### Exercise directions:
Set down, word for word, only the lines from the start of the records through the line bearing "(531, 162) = (446, 414): none -> orange robot"; include no pictures.

### Data provided:
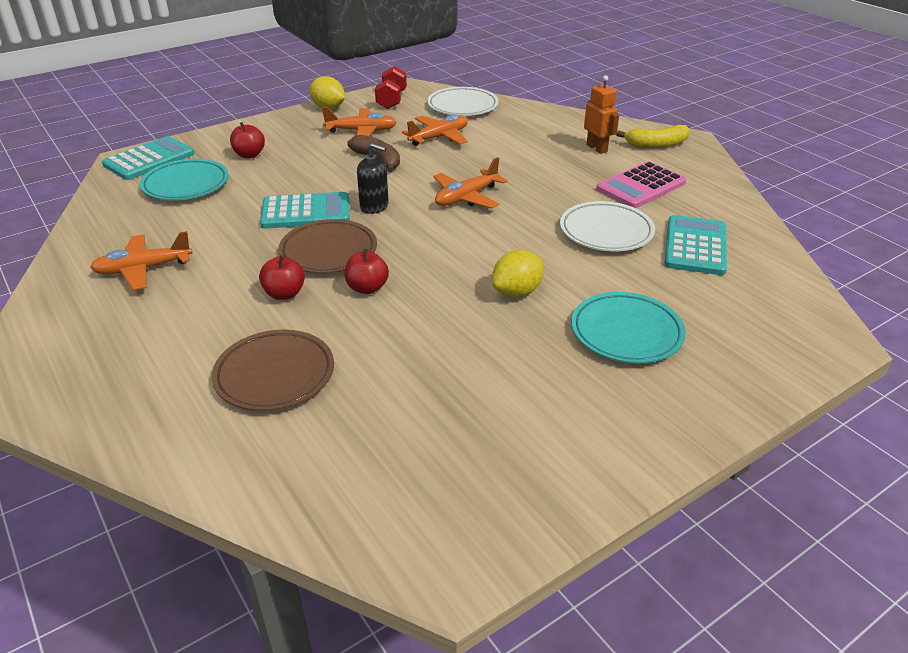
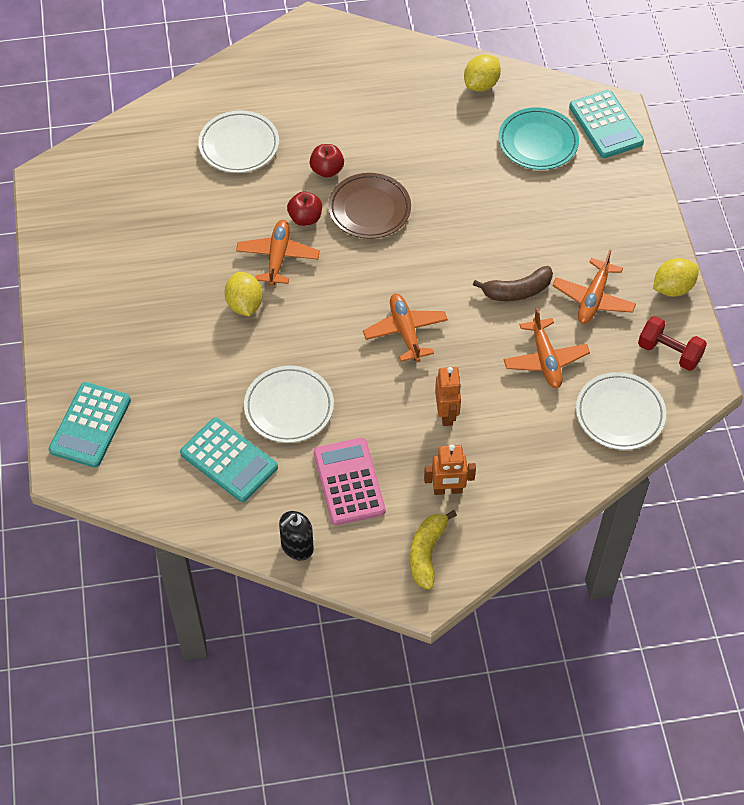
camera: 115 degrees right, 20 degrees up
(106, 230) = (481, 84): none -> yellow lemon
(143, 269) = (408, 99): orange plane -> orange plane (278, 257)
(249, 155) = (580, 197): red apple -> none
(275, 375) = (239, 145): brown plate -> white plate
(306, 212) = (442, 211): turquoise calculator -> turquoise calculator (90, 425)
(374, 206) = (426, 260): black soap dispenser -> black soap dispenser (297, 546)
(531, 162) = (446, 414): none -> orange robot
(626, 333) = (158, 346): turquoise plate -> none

### Exercise answer:
camera: 115 degrees right, 20 degrees up
(106, 230) = (481, 84): none -> yellow lemon
(143, 269) = (408, 99): orange plane -> orange plane (278, 257)
(249, 155) = (580, 197): red apple -> none
(275, 375) = (239, 145): brown plate -> white plate
(306, 212) = (442, 211): turquoise calculator -> turquoise calculator (90, 425)
(374, 206) = (426, 260): black soap dispenser -> black soap dispenser (297, 546)
(531, 162) = (446, 414): none -> orange robot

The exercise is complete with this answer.